**Dataset excerpts**
Start of Block

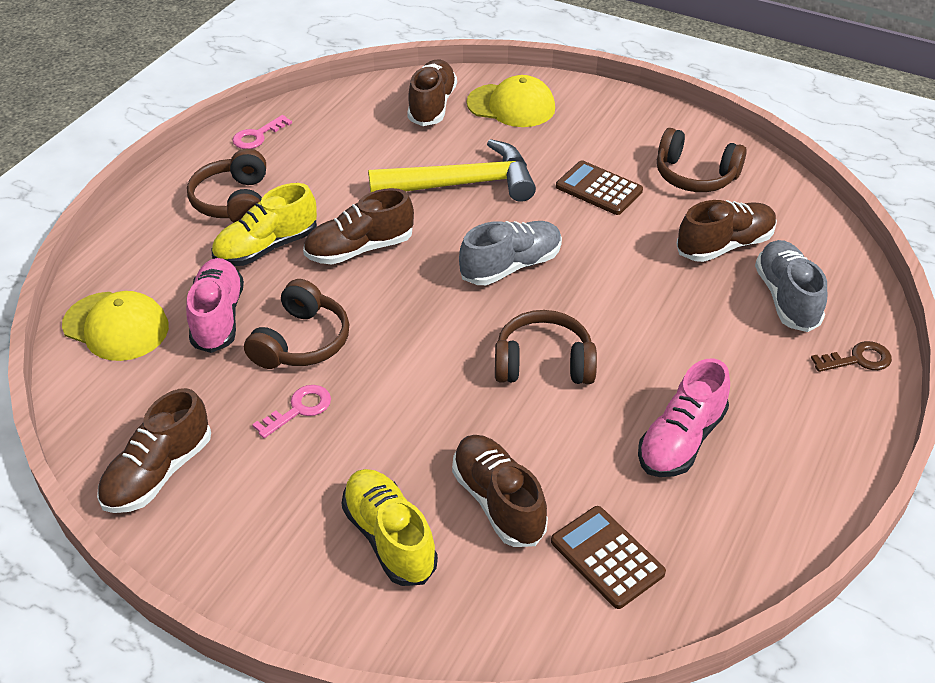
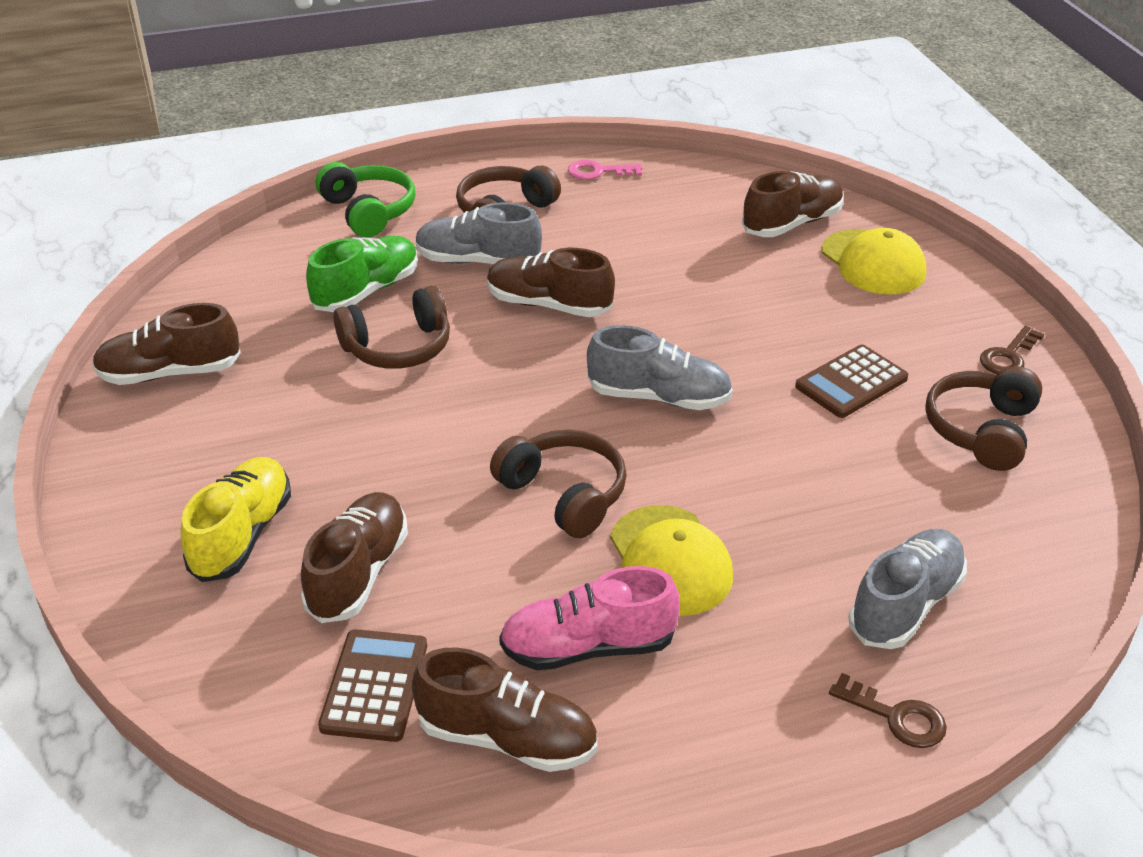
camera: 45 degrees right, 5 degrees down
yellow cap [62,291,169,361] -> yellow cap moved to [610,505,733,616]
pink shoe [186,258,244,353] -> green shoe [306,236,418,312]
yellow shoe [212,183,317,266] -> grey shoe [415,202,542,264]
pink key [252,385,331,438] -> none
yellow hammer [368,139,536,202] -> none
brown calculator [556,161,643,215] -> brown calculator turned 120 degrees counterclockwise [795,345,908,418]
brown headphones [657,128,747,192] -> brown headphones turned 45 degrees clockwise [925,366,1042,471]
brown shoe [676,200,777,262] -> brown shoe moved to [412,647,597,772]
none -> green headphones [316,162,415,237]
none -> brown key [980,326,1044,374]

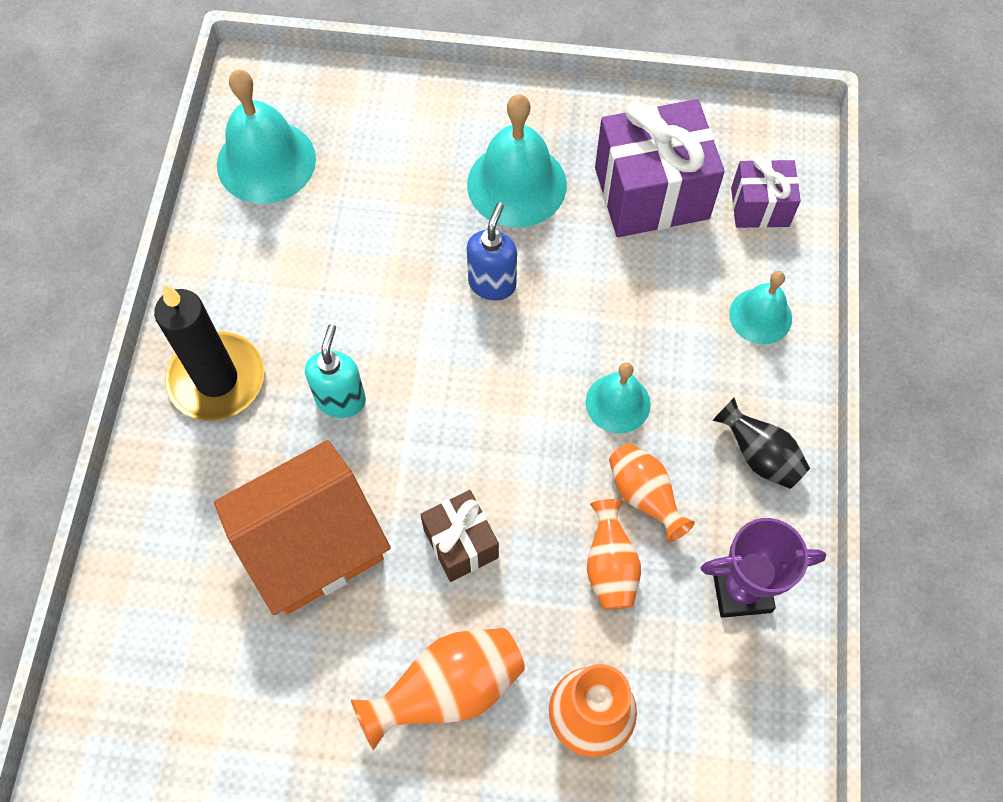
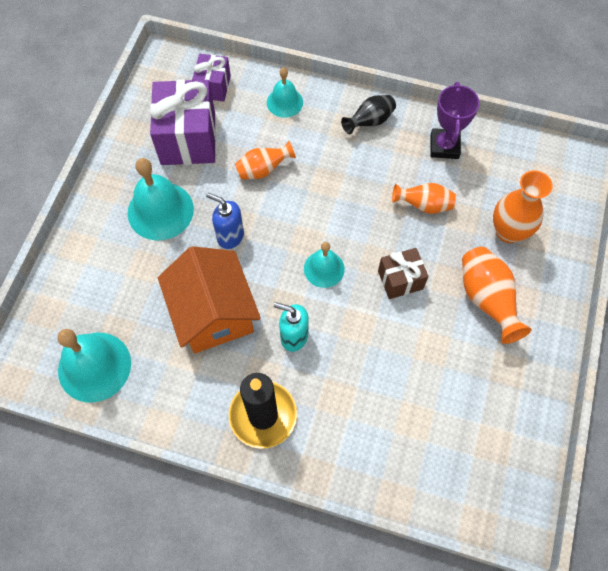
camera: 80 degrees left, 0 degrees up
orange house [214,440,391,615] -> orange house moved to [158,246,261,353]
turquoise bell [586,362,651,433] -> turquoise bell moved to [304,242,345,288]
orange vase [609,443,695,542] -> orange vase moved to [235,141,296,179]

End of Block

Look through the listing, and copy each line that contains the word "moved".

**Task answer**
yellow cap [62,291,169,361] -> yellow cap moved to [610,505,733,616]
brown shoe [676,200,777,262] -> brown shoe moved to [412,647,597,772]
orange house [214,440,391,615] -> orange house moved to [158,246,261,353]
turquoise bell [586,362,651,433] -> turquoise bell moved to [304,242,345,288]
orange vase [609,443,695,542] -> orange vase moved to [235,141,296,179]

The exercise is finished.